▶ **Exercise objective**: Rewrite the entries below with every "screen door" changed to "sliding door" and nothing else altered. Leave the pictures out.
::::
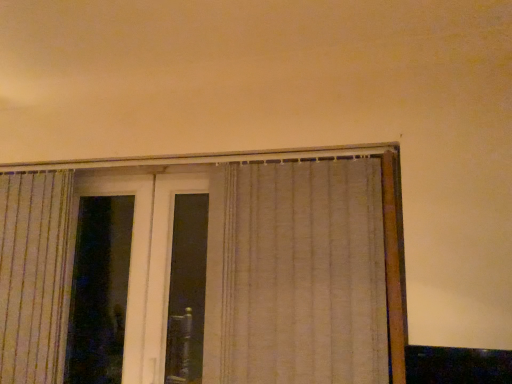
What do you see at coordinates (298, 275) in the screenshot? I see `beige textured curtain at center` at bounding box center [298, 275].

In order to face beige textured curtain at center, should I rotate leftwards or rightwards?

To face it directly, rotate right by 0.225 degrees.

Where is `beige textured curtain at center`? beige textured curtain at center is located at coordinates (298, 275).

Describe the element at coordinates (147, 260) in the screenshot. The image size is (512, 384). I see `transparent glass screen door at left` at that location.

Identify the location of transparent glass screen door at left. (147, 260).

The height and width of the screenshot is (384, 512). What are the coordinates of `beige textured curtain at center` in the screenshot? It's located at (298, 275).

Which object is positioned more to the right, beige textured curtain at center or transparent glass screen door at left?

Positioned to the right is beige textured curtain at center.

Is the depth of beige textured curtain at center less than that of transparent glass screen door at left?

That is True.

Is point (239, 246) in front of point (151, 314)?

Yes, it is in front of point (151, 314).

From the image's perspective, which one is positioned higher, beige textured curtain at center or transparent glass screen door at left?

beige textured curtain at center is shown above in the image.

From a real-world perspective, is beige textured curtain at center above or below transparent glass screen door at left?

beige textured curtain at center is situated higher than transparent glass screen door at left in the real world.

Does beige textured curtain at center have a greater width compared to transparent glass screen door at left?

Yes, beige textured curtain at center is wider than transparent glass screen door at left.

Does beige textured curtain at center have a lesser height compared to transparent glass screen door at left?

Yes, beige textured curtain at center is shorter than transparent glass screen door at left.

Is beige textured curtain at center bigger or smaller than transparent glass screen door at left?

Clearly, beige textured curtain at center is larger in size than transparent glass screen door at left.

Is beige textured curtain at center inside or outside of transparent glass screen door at left?

beige textured curtain at center is not enclosed by transparent glass screen door at left.

Is beige textured curtain at center directly adjacent to transparent glass screen door at left?

beige textured curtain at center and transparent glass screen door at left are not in contact.

Is beige textured curtain at center oriented away from transparent glass screen door at left?

beige textured curtain at center is not turned away from transparent glass screen door at left.

The width and height of the screenshot is (512, 384). Find the location of `screen door below the beige textured curtain at center (from a real-world perspective)`. screen door below the beige textured curtain at center (from a real-world perspective) is located at coordinates coord(147,260).

Does transparent glass screen door at left appear on the right side of beige textured curtain at center?

No.

Is transparent glass screen door at left in front of beige textured curtain at center?

No, it is behind beige textured curtain at center.

Considering the points (144, 353) and (302, 341), which point is behind, point (144, 353) or point (302, 341)?

The point (144, 353) is behind.

From the image's perspective, is transparent glass screen door at left above or below beige textured curtain at center?

transparent glass screen door at left is below beige textured curtain at center.

From a real-world perspective, is transparent glass screen door at left on top of beige textured curtain at center?

Incorrect, from a real-world perspective, transparent glass screen door at left is lower than beige textured curtain at center.

Which of these two, transparent glass screen door at left or beige textured curtain at center, is wider?

Wider between the two is beige textured curtain at center.

Which of these two, transparent glass screen door at left or beige textured curtain at center, stands taller?

With more height is transparent glass screen door at left.

Based on their sizes in the image, would you say transparent glass screen door at left is bigger or smaller than beige textured curtain at center?

transparent glass screen door at left is smaller than beige textured curtain at center.

Can we say transparent glass screen door at left lies outside beige textured curtain at center?

That's correct, transparent glass screen door at left is outside of beige textured curtain at center.

Is transparent glass screen door at left in contact with beige textured curtain at center?

There is a gap between transparent glass screen door at left and beige textured curtain at center.

Is transparent glass screen door at left oriented towards beige textured curtain at center?

No, transparent glass screen door at left is not aimed at beige textured curtain at center.

What's the angular difference between transparent glass screen door at left and beige textured curtain at center's facing directions?

The angle between the facing direction of transparent glass screen door at left and the facing direction of beige textured curtain at center is 0.183 degrees.

How far apart are transparent glass screen door at left and beige textured curtain at center?

The distance of transparent glass screen door at left from beige textured curtain at center is 21.38 inches.

I want to click on screen door behind the beige textured curtain at center, so click(147, 260).

Locate an element on the screen. The image size is (512, 384). screen door located below the beige textured curtain at center (from the image's perspective) is located at coordinates (147, 260).

Image resolution: width=512 pixels, height=384 pixels. What are the coordinates of `curtain that is on the right side of transparent glass screen door at left` in the screenshot? It's located at (298, 275).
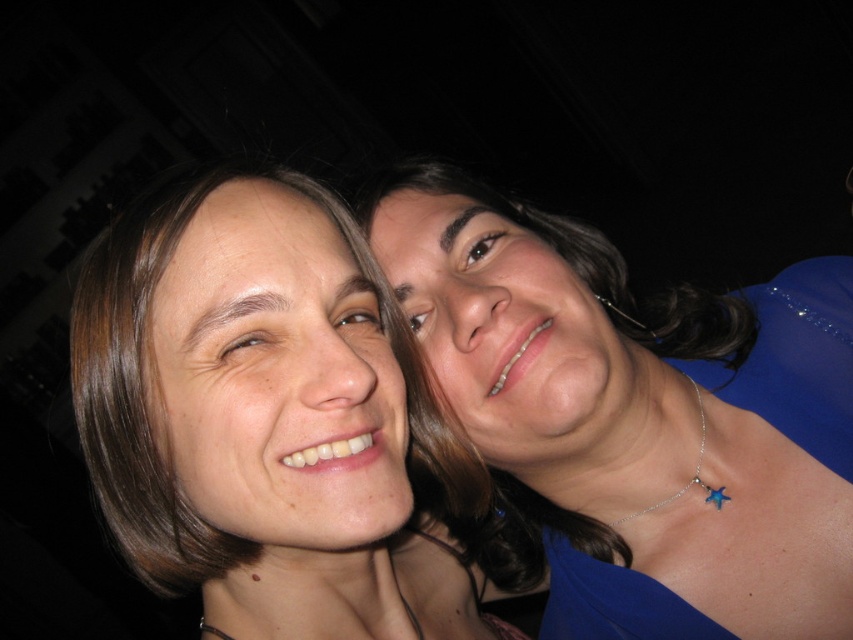
You are a photographer trying to adjust the lighting for a photo shoot. You notice there is a point at coordinates (639, 416) in the image. What object is located at this point?

The point at coordinates (639, 416) marks the blue satin dress at right.

You are a photographer adjusting the lighting for a portrait. You need to ensure that both the blue satin dress at right and the smooth skin face at center are properly illuminated. Given their relative sizes, which object requires a wider light source to capture its full width?

The blue satin dress at right requires a wider light source because its width surpasses that of the smooth skin face at center.

You are a photographer standing 2 feet away from the blue satin dress at right. Can you reach it without moving your feet?

The blue satin dress at right is 21.35 inches from viewer, so yes, the photographer can reach it without moving their feet since 21.35 inches is less than 2 feet.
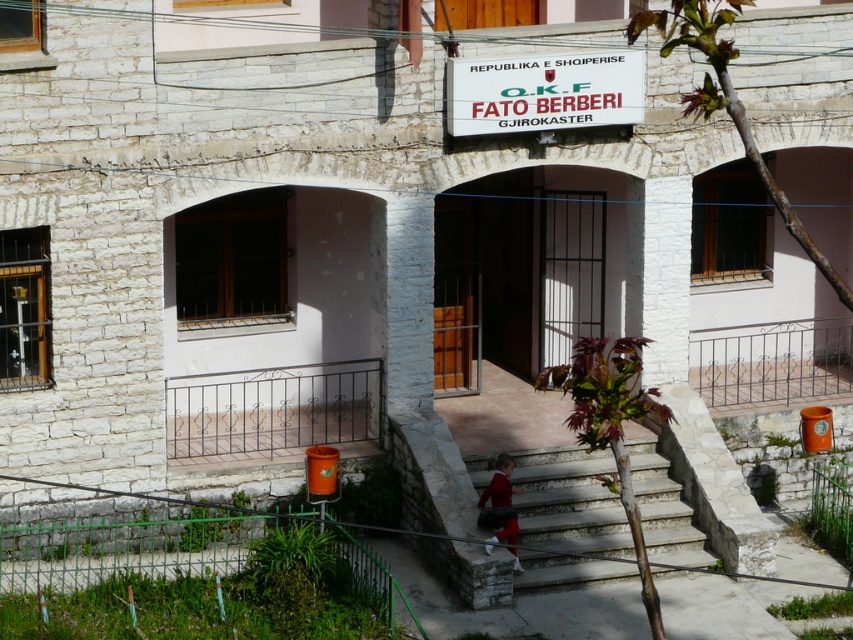
Is white stone stairs at center to the left of white plastic sign at upper center from the viewer's perspective?

Incorrect, white stone stairs at center is not on the left side of white plastic sign at upper center.

Is white stone stairs at center behind white plastic sign at upper center?

No, white stone stairs at center is in front of white plastic sign at upper center.

Between point (560, 464) and point (537, 106), which one is positioned behind?

The point (560, 464) is more distant.

This screenshot has width=853, height=640. I want to click on white stone stairs at center, so pyautogui.click(x=567, y=518).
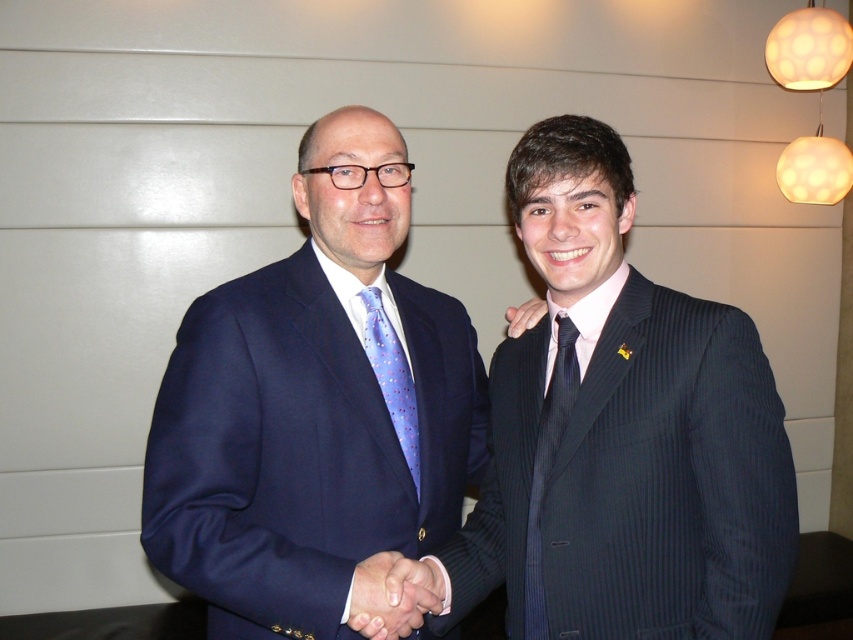
You are an interior designer assessing the space between two objects in the scene. The objects are the dark blue pinstripe suit at center and the smooth leather hand at center. Based on their sizes, which object would require more horizontal space if placed on a shelf?

The dark blue pinstripe suit at center requires more horizontal space because its width is larger than the smooth leather hand at center.

You are a photographer setting up for a formal event. You need to ensure that the subjects in the scene are positioned correctly for a professional photo. Given that the recommended minimum distance between two subjects in a photo is 14 inches to avoid overcrowding, will the current positioning of the matte blue suit at center and the matte black hand at center meet this requirement?

The distance between the matte blue suit at center and the matte black hand at center is 13.95 inches, which is slightly less than the recommended 14 inches. Therefore, the current positioning does not meet the requirement and may result in overcrowding in the photo.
::::
▶ **Worked answer**:
What do you see at coordinates (298, 275) in the screenshot? I see `beige textured curtain at center` at bounding box center [298, 275].

In order to face beige textured curtain at center, should I rotate leftwards or rightwards?

To face it directly, rotate right by 0.225 degrees.

Where is `beige textured curtain at center`? beige textured curtain at center is located at coordinates (298, 275).

Describe the element at coordinates (147, 260) in the screenshot. The image size is (512, 384). I see `transparent glass sliding door at left` at that location.

Identify the location of transparent glass sliding door at left. (147, 260).

The height and width of the screenshot is (384, 512). What are the coordinates of `beige textured curtain at center` in the screenshot? It's located at (298, 275).

Which object is positioned more to the right, beige textured curtain at center or transparent glass sliding door at left?

Positioned to the right is beige textured curtain at center.

Is the depth of beige textured curtain at center less than that of transparent glass sliding door at left?

That is True.

Is point (239, 246) in front of point (151, 314)?

Yes, it is in front of point (151, 314).

From the image's perspective, which one is positioned higher, beige textured curtain at center or transparent glass sliding door at left?

beige textured curtain at center is shown above in the image.

From a real-world perspective, is beige textured curtain at center above or below transparent glass sliding door at left?

beige textured curtain at center is situated higher than transparent glass sliding door at left in the real world.

Does beige textured curtain at center have a greater width compared to transparent glass sliding door at left?

Yes, beige textured curtain at center is wider than transparent glass sliding door at left.

Does beige textured curtain at center have a lesser height compared to transparent glass sliding door at left?

Yes, beige textured curtain at center is shorter than transparent glass sliding door at left.

Is beige textured curtain at center bigger or smaller than transparent glass sliding door at left?

Clearly, beige textured curtain at center is larger in size than transparent glass sliding door at left.

Is beige textured curtain at center inside or outside of transparent glass sliding door at left?

beige textured curtain at center is not enclosed by transparent glass sliding door at left.

Is beige textured curtain at center directly adjacent to transparent glass sliding door at left?

beige textured curtain at center and transparent glass sliding door at left are not in contact.

Is beige textured curtain at center oriented away from transparent glass sliding door at left?

beige textured curtain at center is not turned away from transparent glass sliding door at left.

The width and height of the screenshot is (512, 384). Find the location of `sliding door below the beige textured curtain at center (from a real-world perspective)`. sliding door below the beige textured curtain at center (from a real-world perspective) is located at coordinates coord(147,260).

Does transparent glass sliding door at left appear on the right side of beige textured curtain at center?

No.

Is transparent glass sliding door at left in front of beige textured curtain at center?

No, it is behind beige textured curtain at center.

Considering the points (144, 353) and (302, 341), which point is behind, point (144, 353) or point (302, 341)?

The point (144, 353) is behind.

From the image's perspective, is transparent glass sliding door at left above or below beige textured curtain at center?

transparent glass sliding door at left is below beige textured curtain at center.

From a real-world perspective, is transparent glass sliding door at left on top of beige textured curtain at center?

Incorrect, from a real-world perspective, transparent glass sliding door at left is lower than beige textured curtain at center.

Which of these two, transparent glass sliding door at left or beige textured curtain at center, is wider?

Wider between the two is beige textured curtain at center.

Which of these two, transparent glass sliding door at left or beige textured curtain at center, stands taller?

With more height is transparent glass sliding door at left.

Based on their sizes in the image, would you say transparent glass sliding door at left is bigger or smaller than beige textured curtain at center?

transparent glass sliding door at left is smaller than beige textured curtain at center.

Can we say transparent glass sliding door at left lies outside beige textured curtain at center?

That's correct, transparent glass sliding door at left is outside of beige textured curtain at center.

Is transparent glass sliding door at left in contact with beige textured curtain at center?

There is a gap between transparent glass sliding door at left and beige textured curtain at center.

Is transparent glass sliding door at left oriented towards beige textured curtain at center?

No, transparent glass sliding door at left is not aimed at beige textured curtain at center.

What's the angular difference between transparent glass sliding door at left and beige textured curtain at center's facing directions?

The angle between the facing direction of transparent glass sliding door at left and the facing direction of beige textured curtain at center is 0.183 degrees.

How far apart are transparent glass sliding door at left and beige textured curtain at center?

The distance of transparent glass sliding door at left from beige textured curtain at center is 21.38 inches.

I want to click on sliding door behind the beige textured curtain at center, so click(147, 260).

Locate an element on the screen. The image size is (512, 384). sliding door located below the beige textured curtain at center (from the image's perspective) is located at coordinates (147, 260).

Image resolution: width=512 pixels, height=384 pixels. What are the coordinates of `curtain that is on the right side of transparent glass sliding door at left` in the screenshot? It's located at (298, 275).
You are a photographer trying to adjust the lighting for a photo shoot. You notice there is a point at coordinates (639, 416) in the image. What object is located at this point?

The point at coordinates (639, 416) marks the blue satin dress at right.

You are a photographer adjusting the lighting for a portrait. You need to ensure that both the blue satin dress at right and the smooth skin face at center are properly illuminated. Given their relative sizes, which object requires a wider light source to capture its full width?

The blue satin dress at right requires a wider light source because its width surpasses that of the smooth skin face at center.

You are a photographer standing 2 feet away from the blue satin dress at right. Can you reach it without moving your feet?

The blue satin dress at right is 21.35 inches from viewer, so yes, the photographer can reach it without moving their feet since 21.35 inches is less than 2 feet.
Is white stone stairs at center to the left of white plastic sign at upper center from the viewer's perspective?

Incorrect, white stone stairs at center is not on the left side of white plastic sign at upper center.

Is white stone stairs at center behind white plastic sign at upper center?

No, white stone stairs at center is in front of white plastic sign at upper center.

Between point (560, 464) and point (537, 106), which one is positioned behind?

The point (560, 464) is more distant.

This screenshot has width=853, height=640. I want to click on white stone stairs at center, so pyautogui.click(x=567, y=518).
You are an interior designer assessing the space between two objects in the scene. The objects are the dark blue pinstripe suit at center and the smooth leather hand at center. Based on their sizes, which object would require more horizontal space if placed on a shelf?

The dark blue pinstripe suit at center requires more horizontal space because its width is larger than the smooth leather hand at center.

You are a photographer setting up for a formal event. You need to ensure that the subjects in the scene are positioned correctly for a professional photo. Given that the recommended minimum distance between two subjects in a photo is 14 inches to avoid overcrowding, will the current positioning of the matte blue suit at center and the matte black hand at center meet this requirement?

The distance between the matte blue suit at center and the matte black hand at center is 13.95 inches, which is slightly less than the recommended 14 inches. Therefore, the current positioning does not meet the requirement and may result in overcrowding in the photo.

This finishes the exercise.